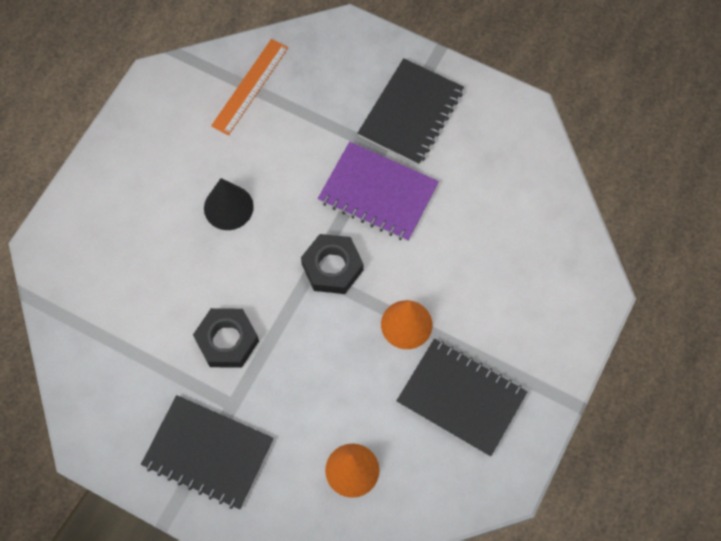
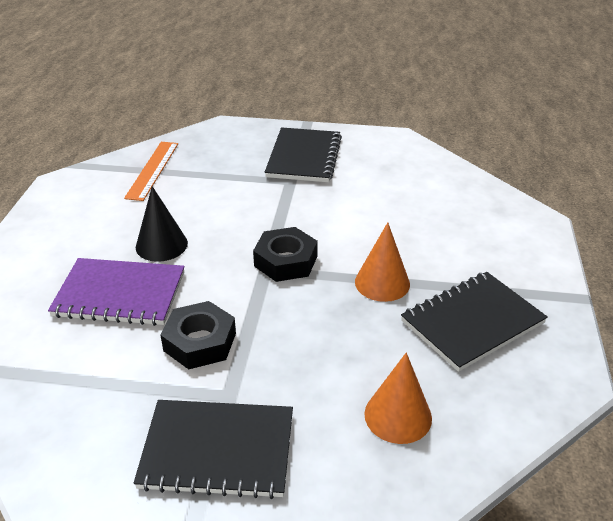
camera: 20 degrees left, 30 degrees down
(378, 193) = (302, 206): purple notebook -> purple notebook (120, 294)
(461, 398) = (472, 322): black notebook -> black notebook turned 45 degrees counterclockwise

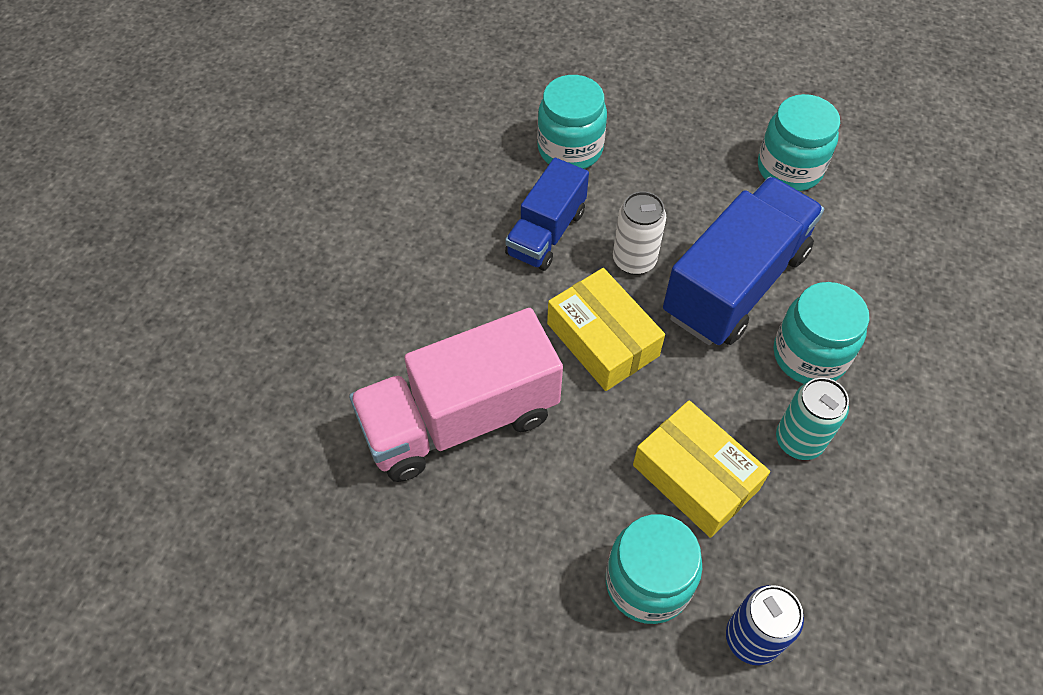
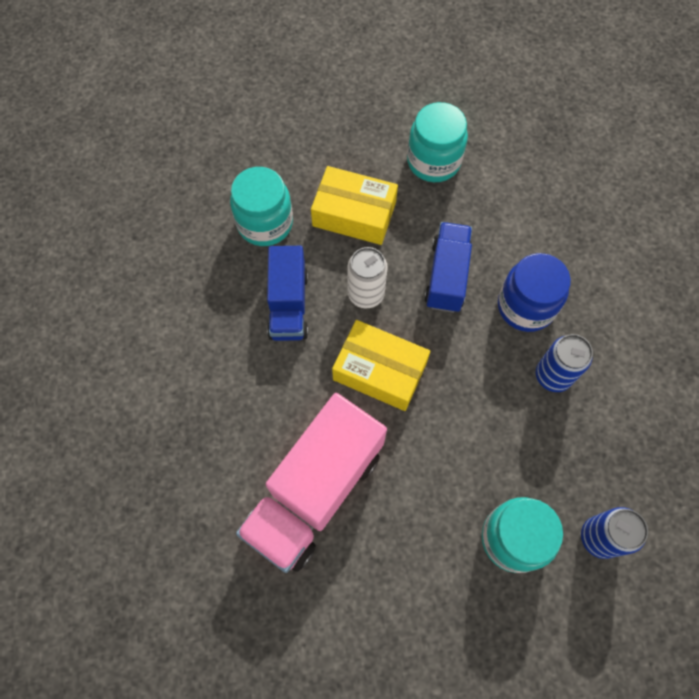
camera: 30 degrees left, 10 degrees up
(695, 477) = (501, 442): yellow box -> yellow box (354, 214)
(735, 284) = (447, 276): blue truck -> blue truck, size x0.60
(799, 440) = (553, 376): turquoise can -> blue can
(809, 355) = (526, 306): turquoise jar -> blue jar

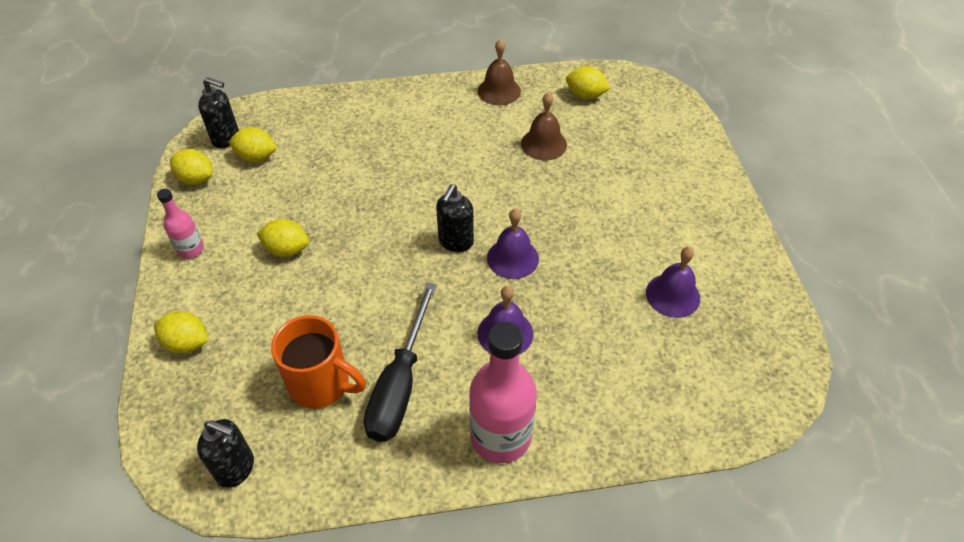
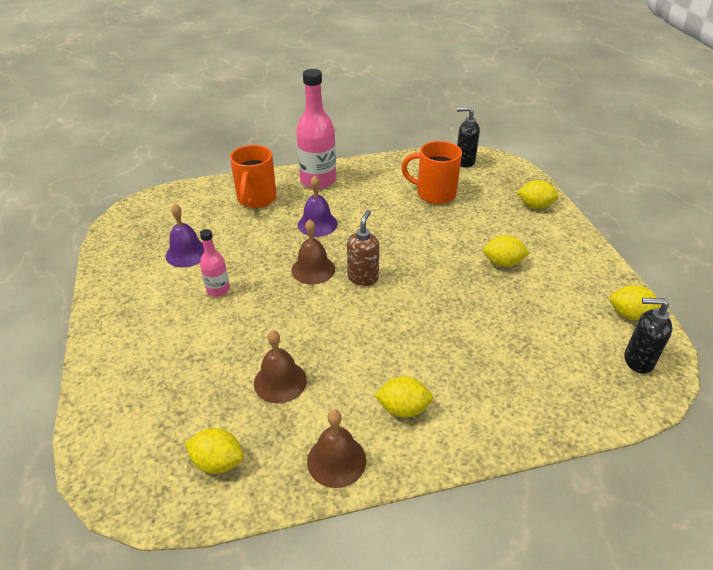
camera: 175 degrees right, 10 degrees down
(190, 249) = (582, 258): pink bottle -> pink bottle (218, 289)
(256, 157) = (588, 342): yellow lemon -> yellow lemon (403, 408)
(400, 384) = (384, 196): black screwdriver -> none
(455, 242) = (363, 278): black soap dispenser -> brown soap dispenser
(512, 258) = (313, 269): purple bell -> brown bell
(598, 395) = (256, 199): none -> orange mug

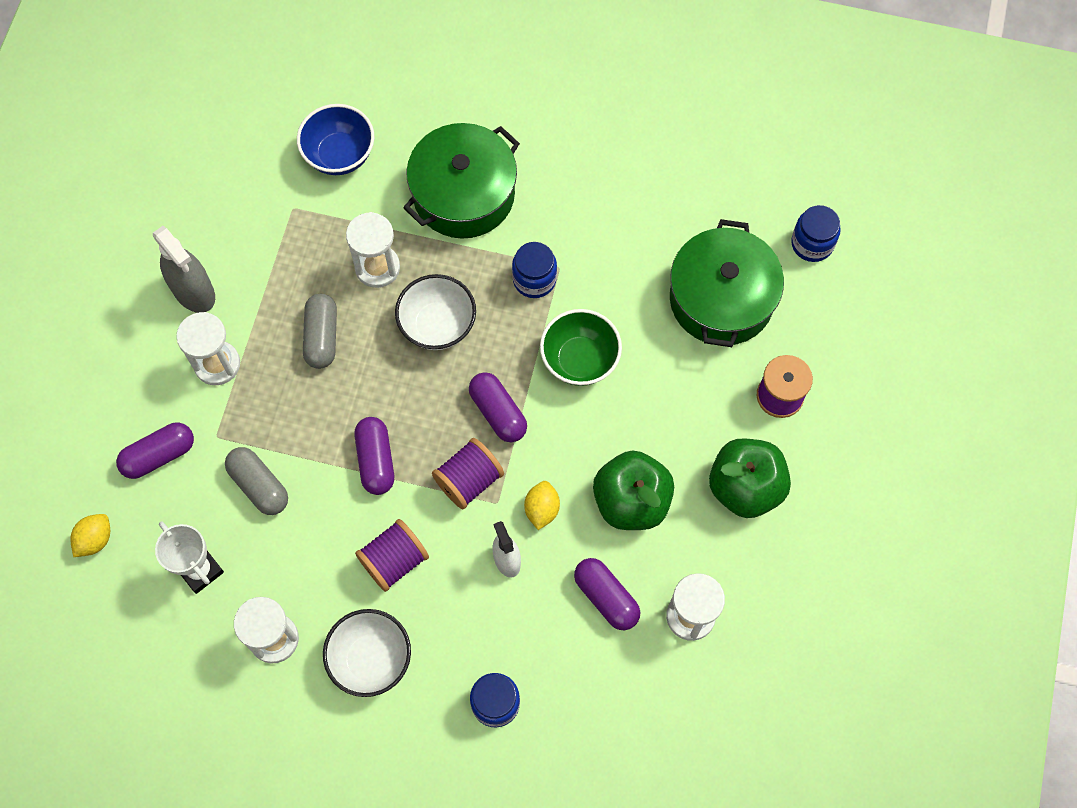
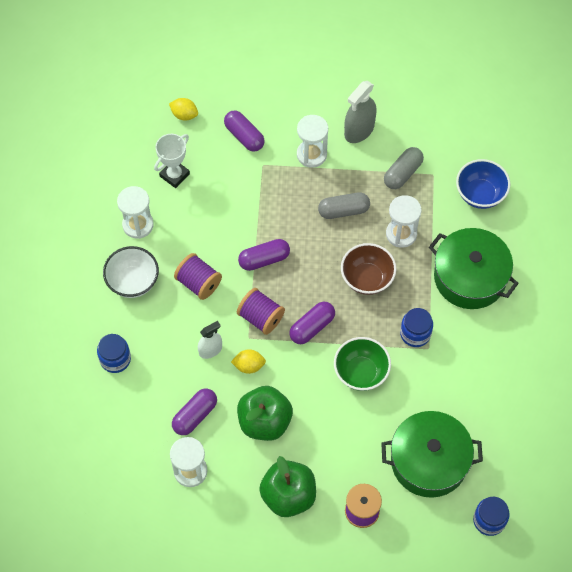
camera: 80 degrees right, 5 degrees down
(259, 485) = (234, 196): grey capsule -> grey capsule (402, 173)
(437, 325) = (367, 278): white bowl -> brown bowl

- - -

For this exercise, please retype exactly the lines in the listing from the line with "camera: 80 degrees right, 5 degrees down" through its last line, both ends included.

→ Answer space
camera: 80 degrees right, 5 degrees down
(259, 485) = (234, 196): grey capsule -> grey capsule (402, 173)
(437, 325) = (367, 278): white bowl -> brown bowl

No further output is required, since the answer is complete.